##### Source data #####

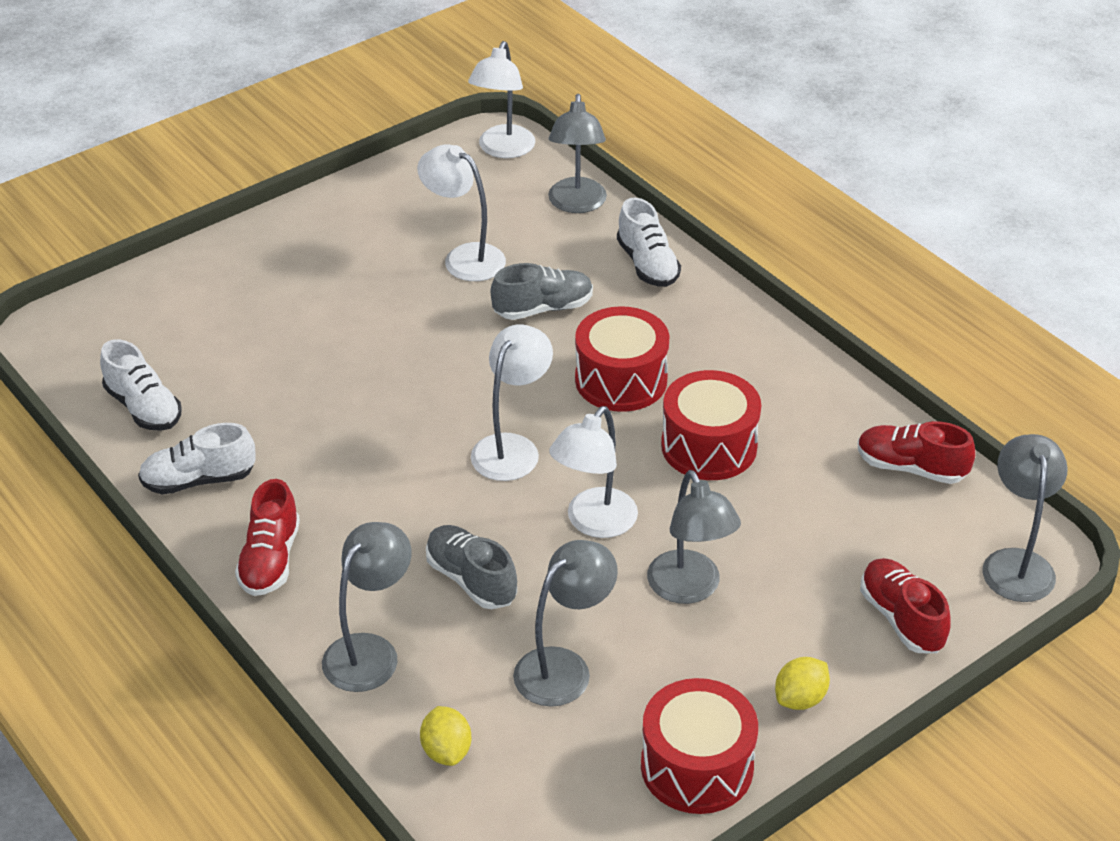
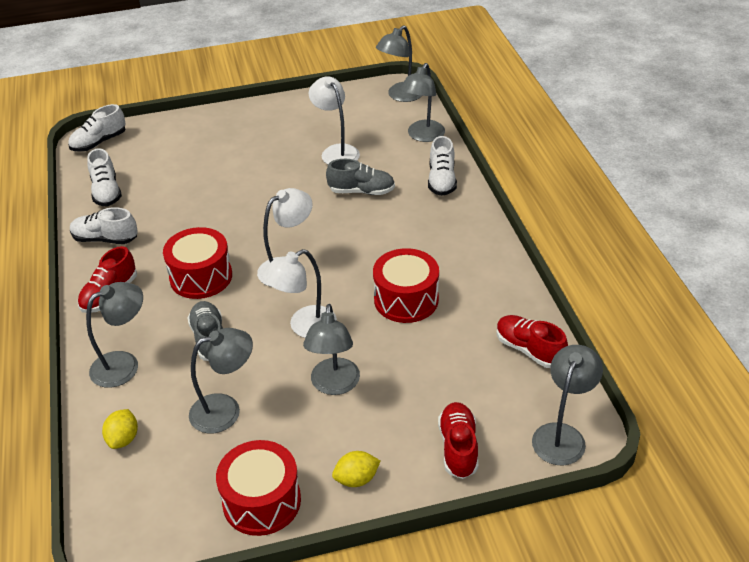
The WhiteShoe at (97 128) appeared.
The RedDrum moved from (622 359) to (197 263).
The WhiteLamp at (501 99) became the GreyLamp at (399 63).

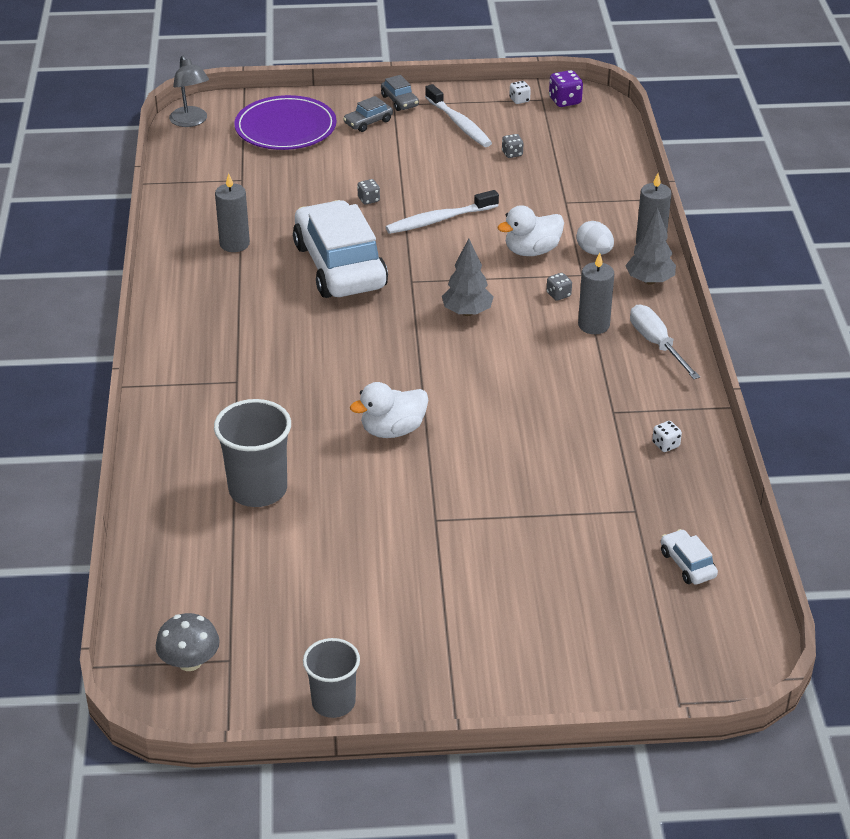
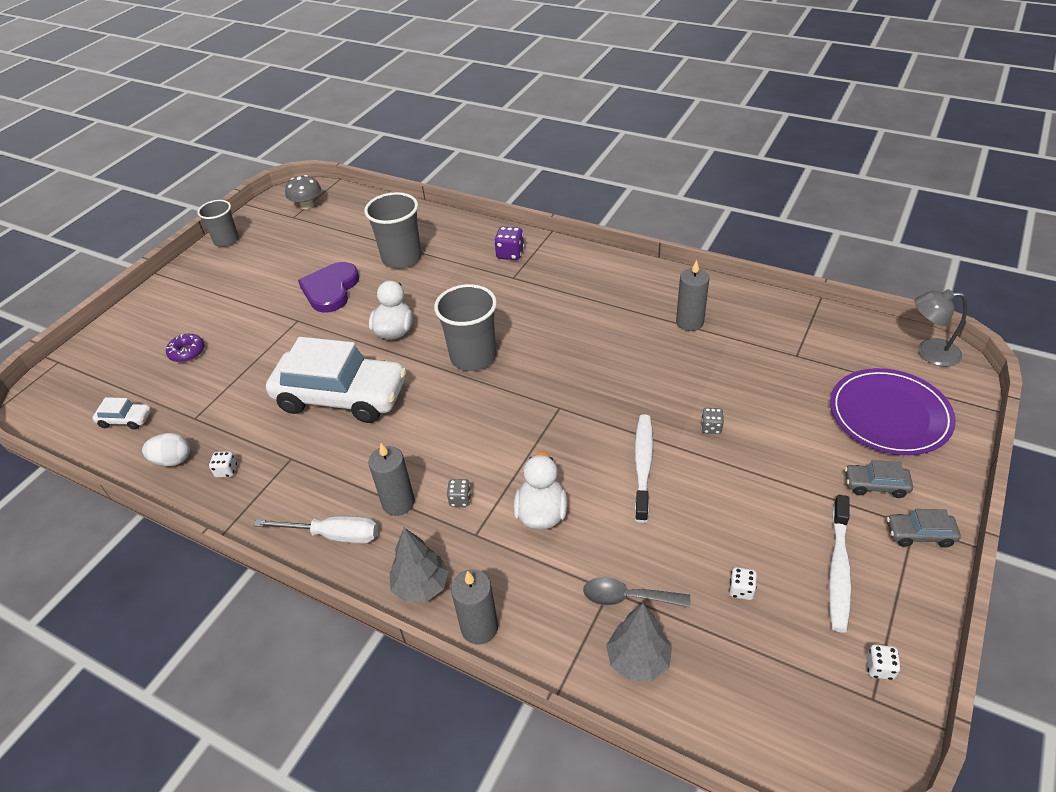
The PurpleDonut at (185 348) appeared.
The PurpleHeart at (328 287) appeared.
The GreyCup at (465 327) appeared.
The GreySpoon at (636 592) appeared.
The WhiteCar moved from (340 249) to (336 380).
The GreyTree moved from (467 277) to (639 642).
The PurpleDice moved from (566 88) to (509 243).
The WhiteEgg moved from (595 238) to (166 449).
The GreyDice at (512 146) became the WhiteDice at (743 583).
The GreyCar at (368 114) turned 75 degrees counterclockwise.
The WhiteToothbrush at (458 115) turned 75 degrees counterclockwise.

#####

# About this exercise:
Without changing a word, retype the data above and omit its pictures.

# Output of the task:
The WhiteShoe at (97 128) appeared.
The RedDrum moved from (622 359) to (197 263).
The WhiteLamp at (501 99) became the GreyLamp at (399 63).

The PurpleDonut at (185 348) appeared.
The PurpleHeart at (328 287) appeared.
The GreyCup at (465 327) appeared.
The GreySpoon at (636 592) appeared.
The WhiteCar moved from (340 249) to (336 380).
The GreyTree moved from (467 277) to (639 642).
The PurpleDice moved from (566 88) to (509 243).
The WhiteEgg moved from (595 238) to (166 449).
The GreyDice at (512 146) became the WhiteDice at (743 583).
The GreyCar at (368 114) turned 75 degrees counterclockwise.
The WhiteToothbrush at (458 115) turned 75 degrees counterclockwise.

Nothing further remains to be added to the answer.